Nothing but the lines from the one containing "R109: 47k (+9V, CLK) -> 47k (CLK, U106/A)" through the end of the data below should appear in the answer, each exact and free of pictures.

——————

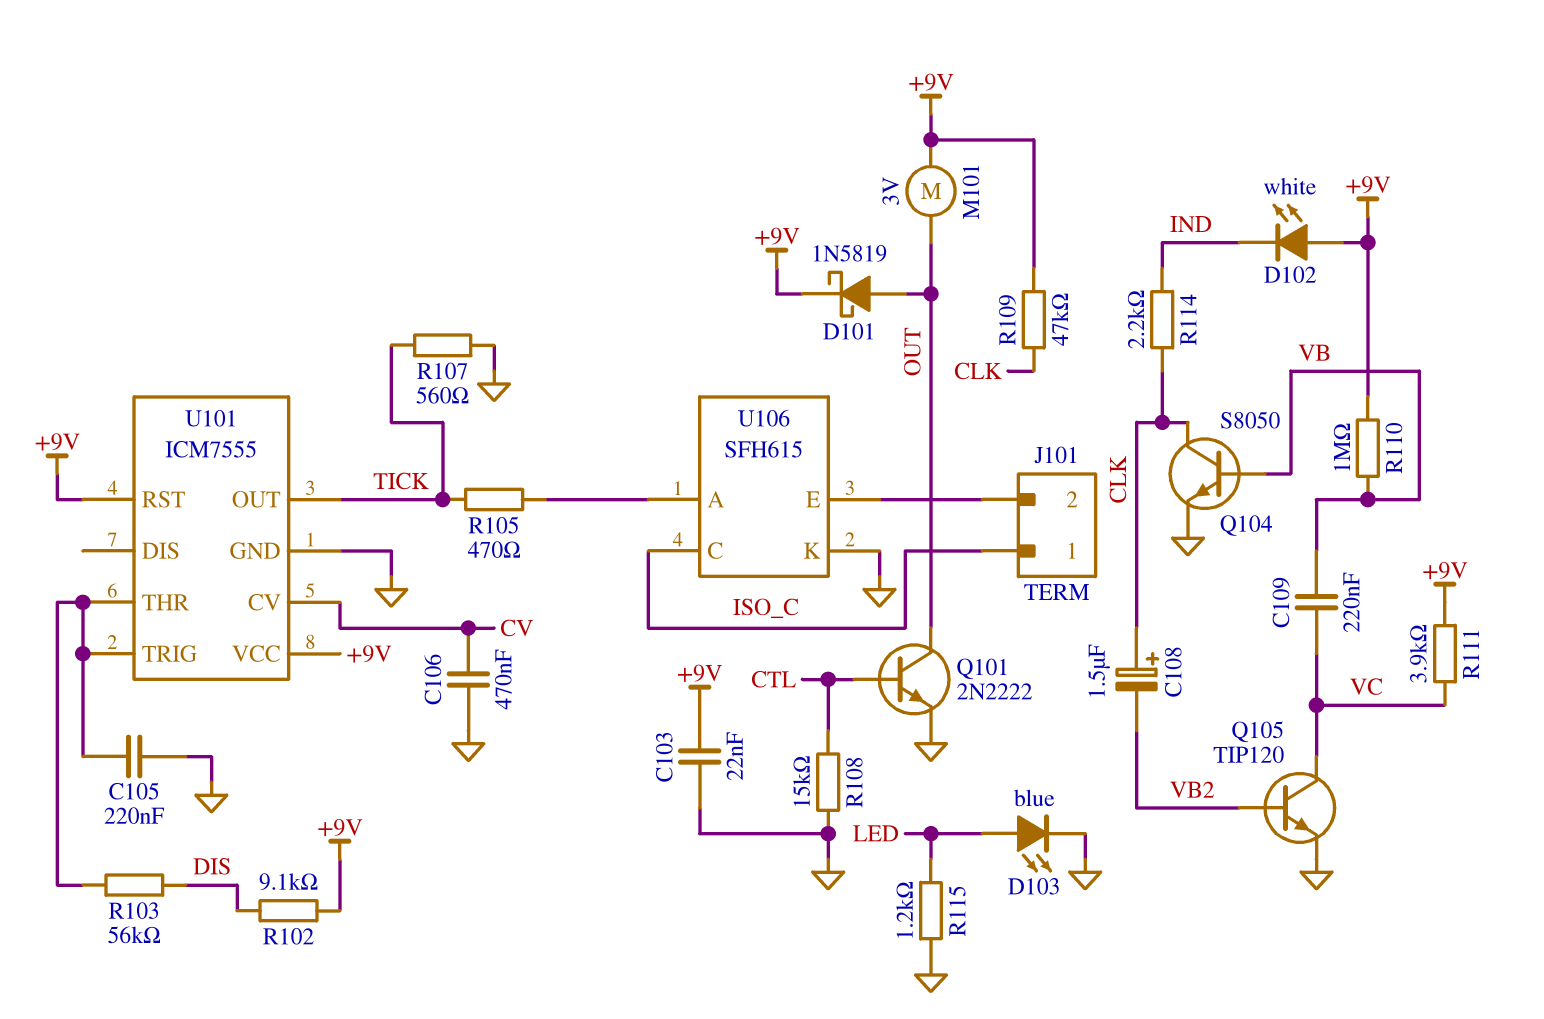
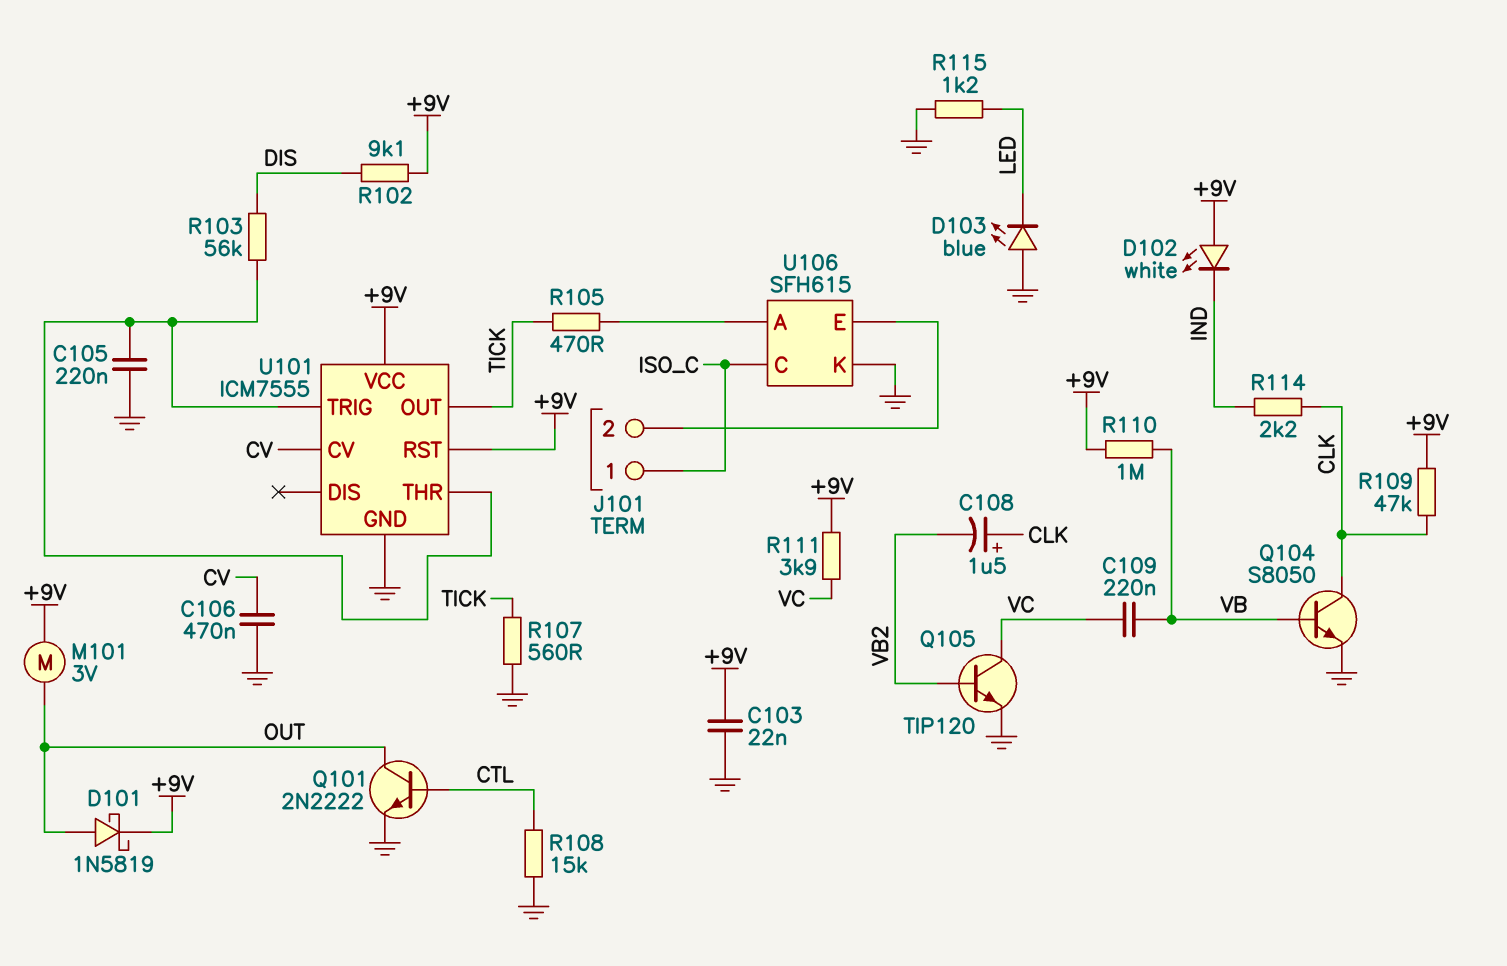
D103: LED blue (A LED, K GND) -> LED blue (A GND, K LED)

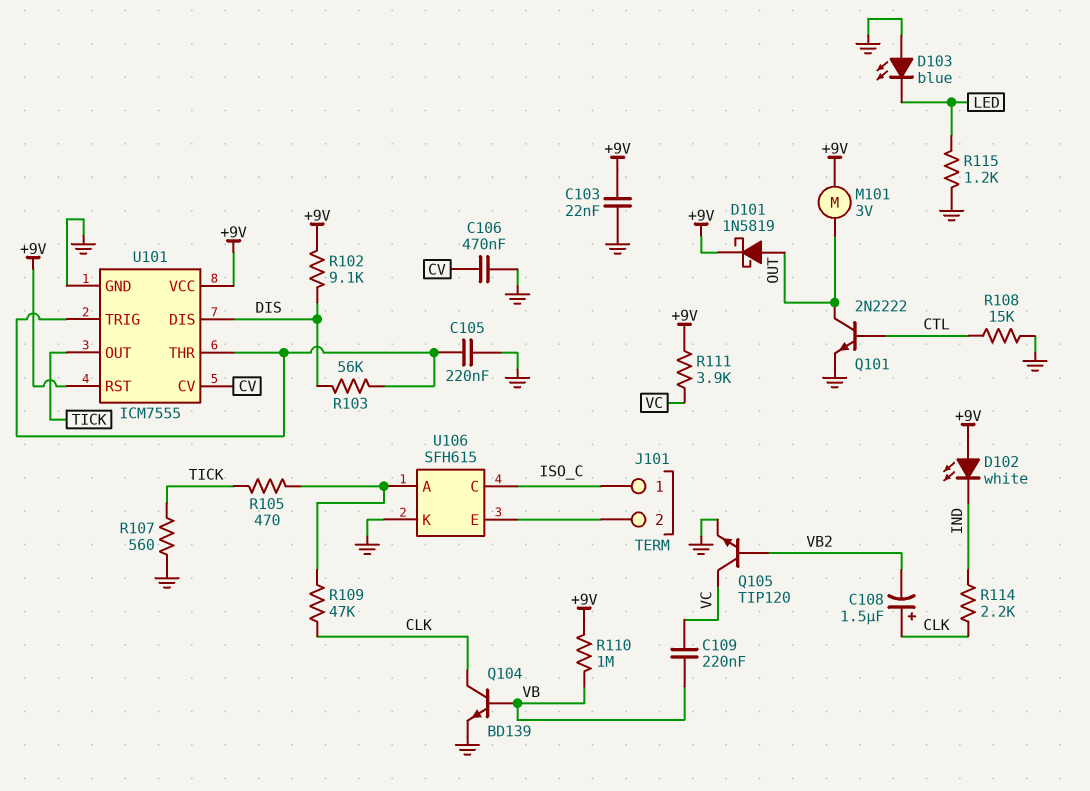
Q104: NPN S8050 (B VB, C CLK, E GND) -> NPN BD139 (B VB, C CLK, E GND)
R109: 47k (+9V, CLK) -> 47k (CLK, U106/A)
U101 pin DIS: none -> DIS

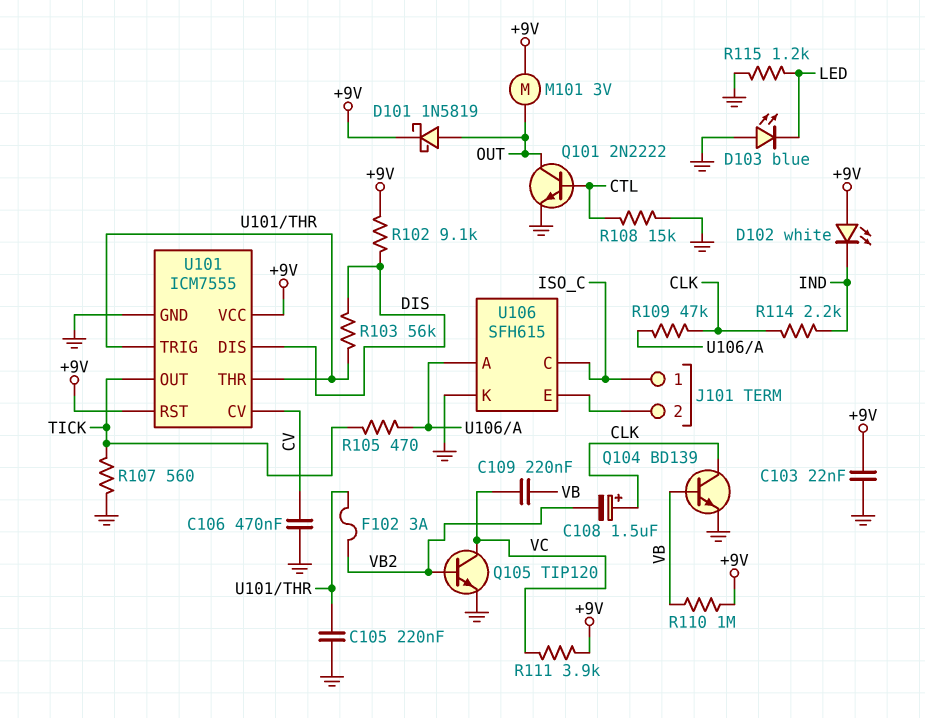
F102: none -> 3A (U101/THR, VB2)

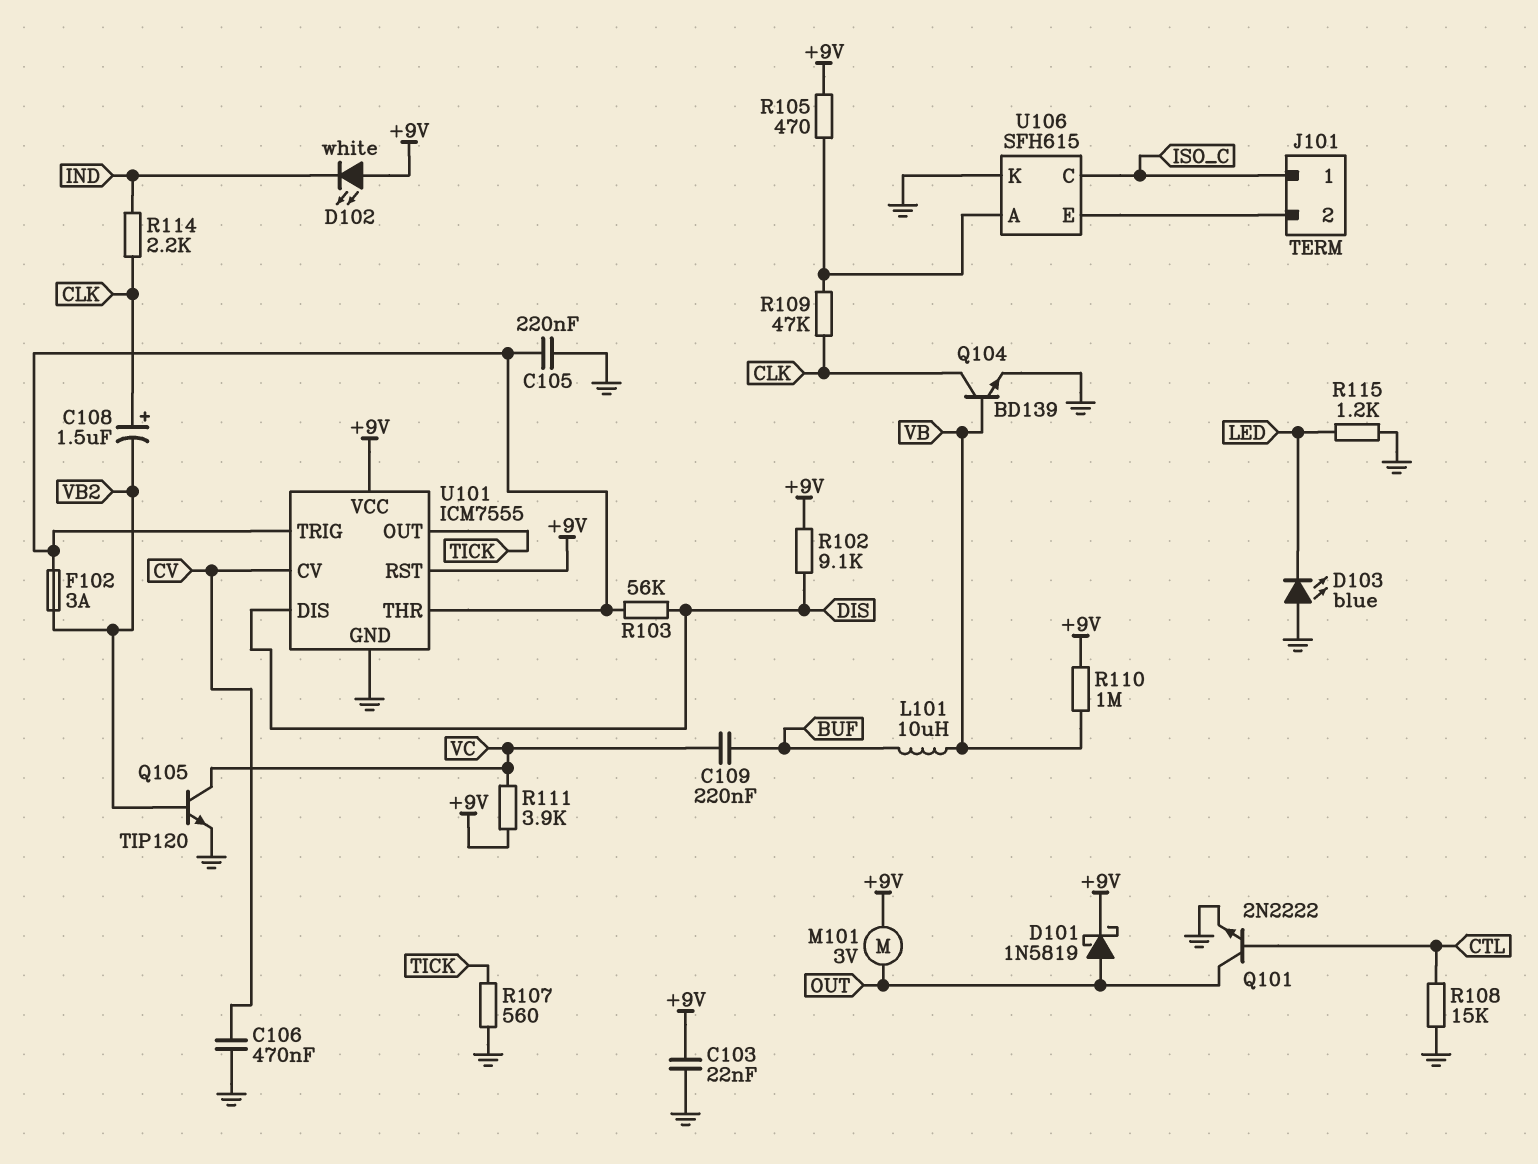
C109: 220nF (VB, VC) -> 220nF (BUF, VC)
L101: none -> 10uH (BUF, VB)
R105: 470 (TICK, U106/A) -> 470 (+9V, U106/A)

——————

Result of this task:
R109: 47k (+9V, CLK) -> 47k (CLK, U106/A)
U101 pin DIS: none -> DIS

F102: none -> 3A (U101/THR, VB2)

C109: 220nF (VB, VC) -> 220nF (BUF, VC)
L101: none -> 10uH (BUF, VB)
R105: 470 (TICK, U106/A) -> 470 (+9V, U106/A)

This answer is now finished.